##### INFORMATION GIVEN

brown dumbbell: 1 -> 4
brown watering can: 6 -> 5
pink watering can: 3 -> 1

##########
##### INFORMATION GIVEN

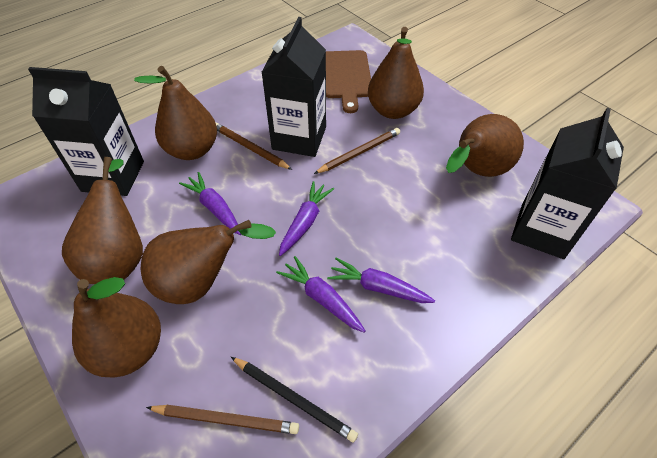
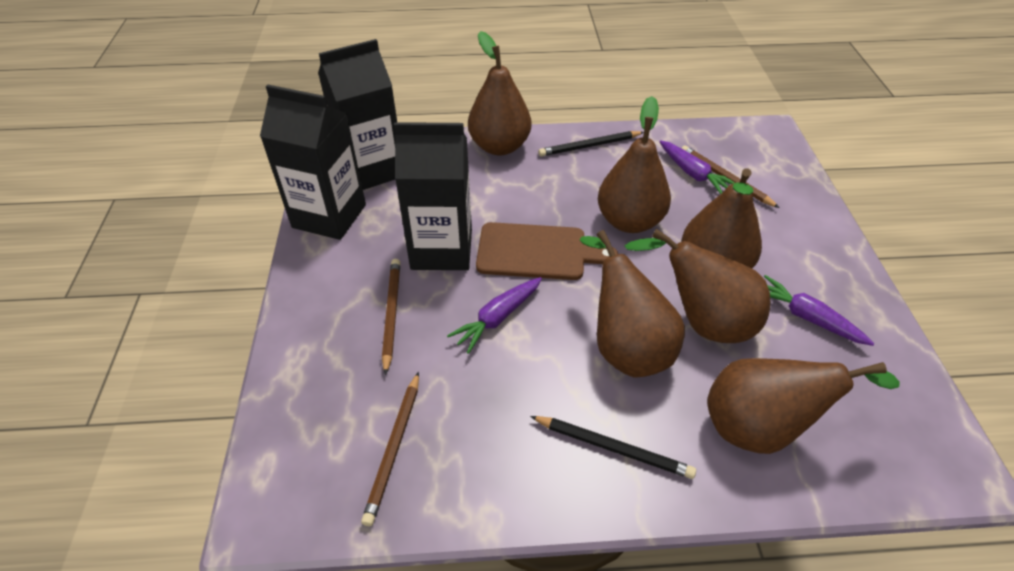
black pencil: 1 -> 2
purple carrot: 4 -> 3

##########

Please go through the listing and return each line that has "brown" in it.

» **RESPONSE BOX**
brown dumbbell: 1 -> 4
brown watering can: 6 -> 5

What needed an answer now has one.